*** DATASET EXCERPTS Section Begins ***

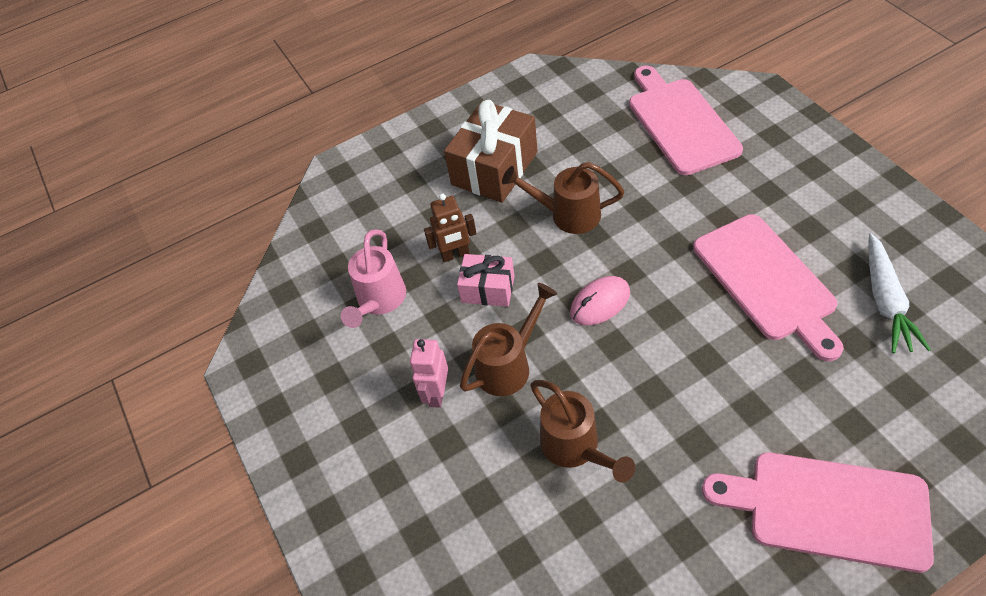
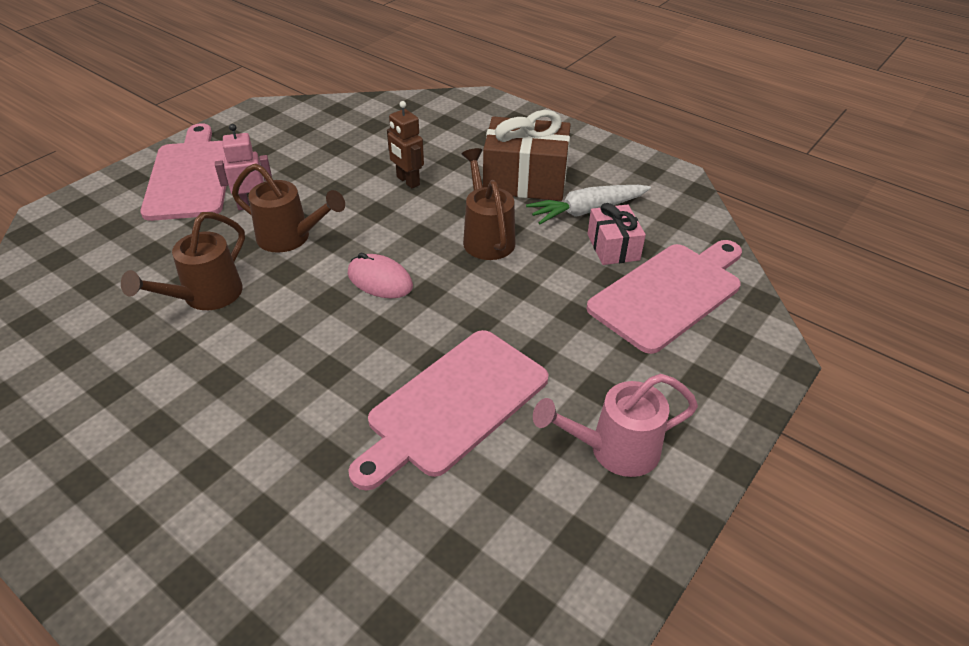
camera: 60 degrees right, 10 degrees down
(379, 301) = (342, 154): pink watering can -> pink watering can (614, 450)
(488, 289) = (374, 208): pink gift -> pink gift (613, 247)
(828, 509) = (145, 502): pink cutting board -> pink cutting board (190, 176)
(885, 301) = (461, 529): white carrot -> white carrot (587, 211)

*** DATASET EXCERPTS Section Ends ***

## AIM OF THE TASK
Read the entries and pick out all lines that include the word "pink".

## ANSWER SPACE
(379, 301) = (342, 154): pink watering can -> pink watering can (614, 450)
(488, 289) = (374, 208): pink gift -> pink gift (613, 247)
(828, 509) = (145, 502): pink cutting board -> pink cutting board (190, 176)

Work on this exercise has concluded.